┌─ Information provided

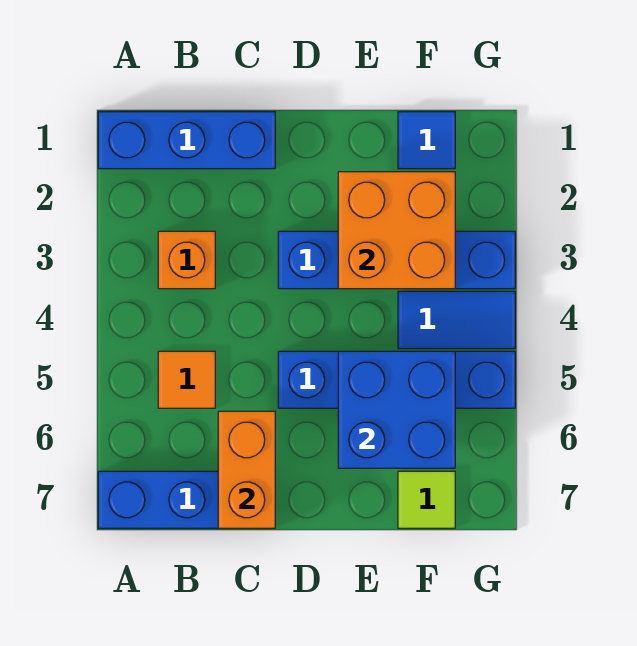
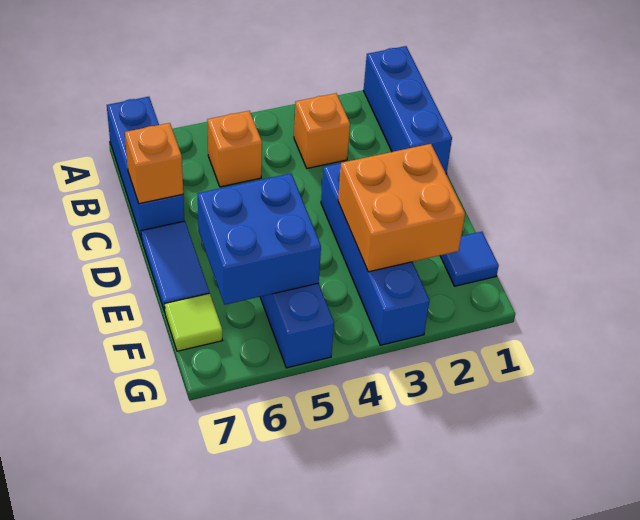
orange tile B5 level 1 -> orange brick B5 level 1
orange brick C6:C7 level 2 -> orange brick C7 level 2
blue tile F4:G4 level 1 -> blue tile D7:E7 level 1

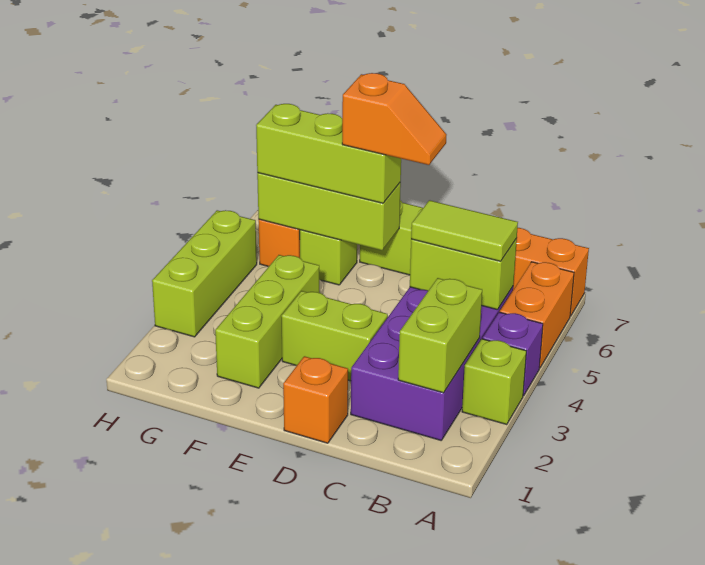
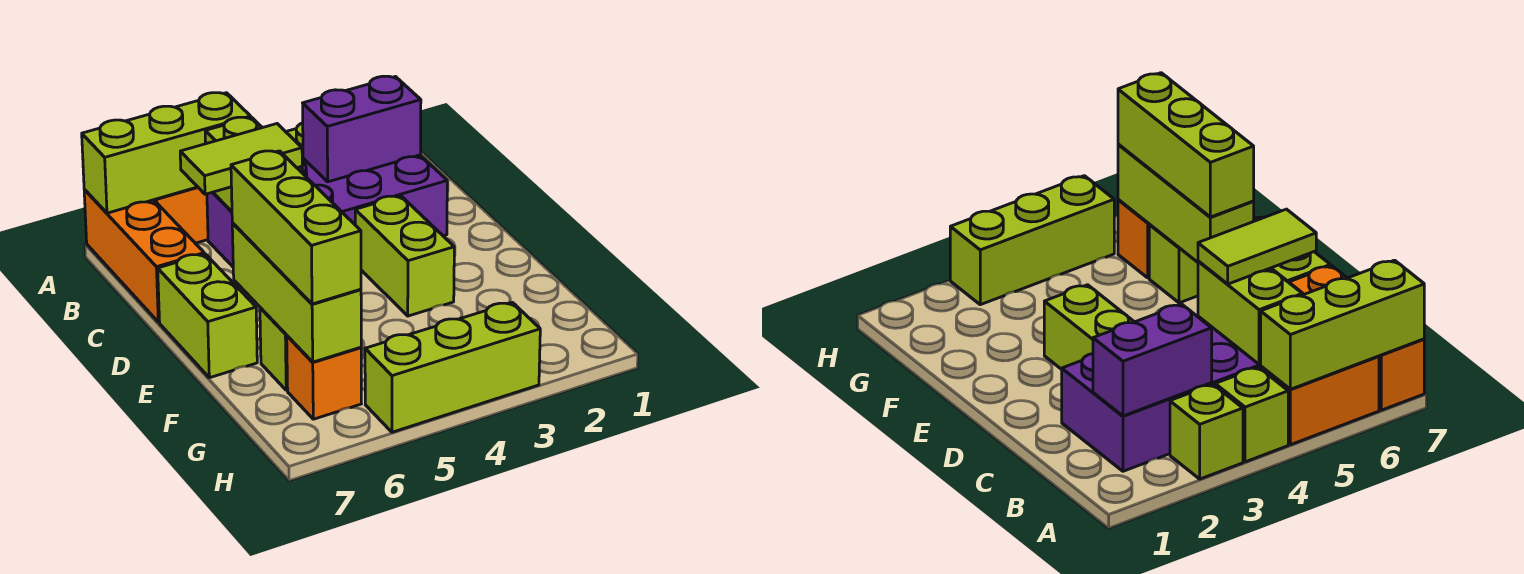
purple brick A4 level 1 -> lime brick A4 level 1
lime brick B2:B3 level 2 -> purple brick B2:B3 level 2
lime tile B5:C5 level 3 -> lime tile C5:C6 level 3
orange brick D1 level 1 -> none
orange slope D6:E6 level 4 top E -> none
lime brick F2:F4 level 1 -> lime brick A5:A7 level 2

└─

Activity >> Repeat, without changes, every line from the one that contains "lime brick B2:B3" through the final line of the data.

Answer to this problem >>
lime brick B2:B3 level 2 -> purple brick B2:B3 level 2
lime tile B5:C5 level 3 -> lime tile C5:C6 level 3
orange brick D1 level 1 -> none
orange slope D6:E6 level 4 top E -> none
lime brick F2:F4 level 1 -> lime brick A5:A7 level 2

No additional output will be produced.